DATASET CONTENT:
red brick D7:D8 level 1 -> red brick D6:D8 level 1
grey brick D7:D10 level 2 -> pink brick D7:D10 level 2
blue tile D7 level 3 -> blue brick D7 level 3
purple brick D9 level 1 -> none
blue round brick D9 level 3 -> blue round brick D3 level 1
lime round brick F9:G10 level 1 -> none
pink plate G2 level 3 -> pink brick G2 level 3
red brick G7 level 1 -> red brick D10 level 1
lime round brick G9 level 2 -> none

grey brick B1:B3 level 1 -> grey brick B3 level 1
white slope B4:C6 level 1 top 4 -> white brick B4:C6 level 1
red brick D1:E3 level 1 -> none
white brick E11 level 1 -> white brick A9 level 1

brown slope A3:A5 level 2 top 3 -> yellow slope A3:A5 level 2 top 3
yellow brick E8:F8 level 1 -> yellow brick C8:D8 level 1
...
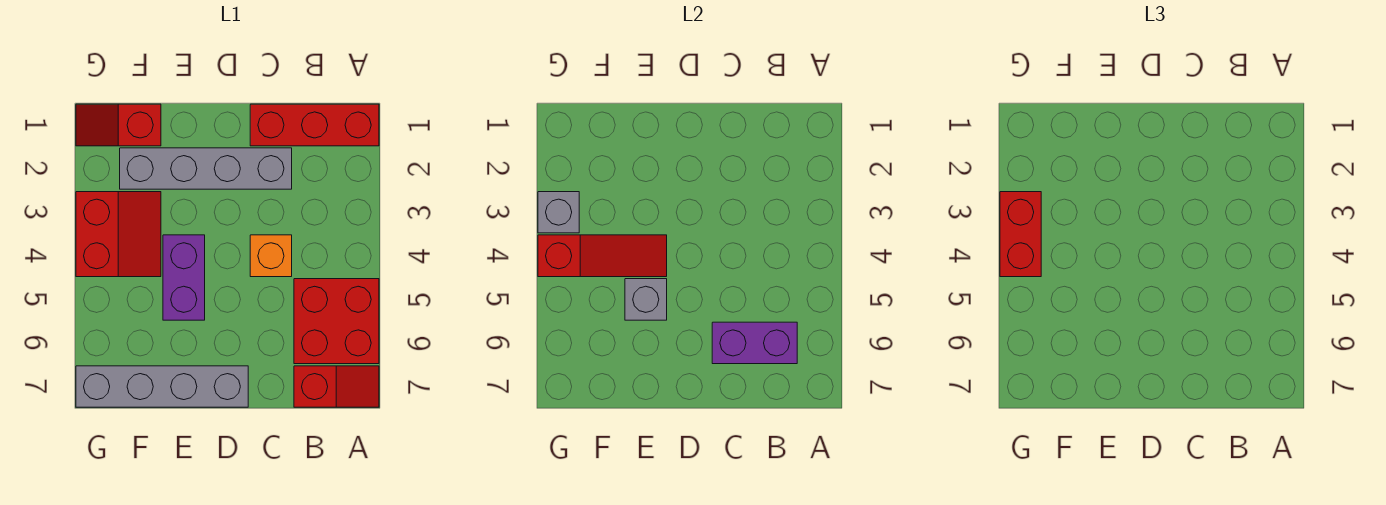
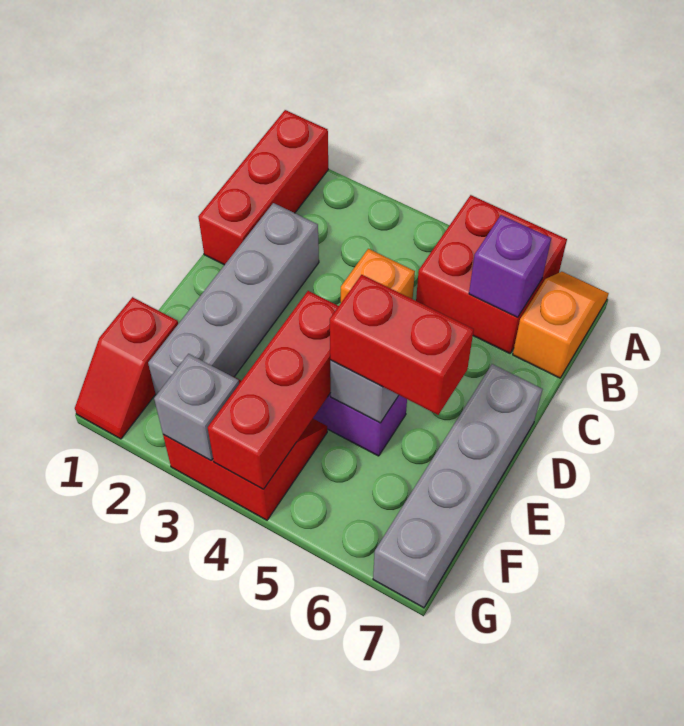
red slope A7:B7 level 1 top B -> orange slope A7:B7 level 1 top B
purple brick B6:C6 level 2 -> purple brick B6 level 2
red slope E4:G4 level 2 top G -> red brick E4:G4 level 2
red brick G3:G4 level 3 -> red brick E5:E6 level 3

PROBLEM REQUIREMENTS: State the number of lines in the records that include "slope", and write nothing else.

TASK ANSWER: 4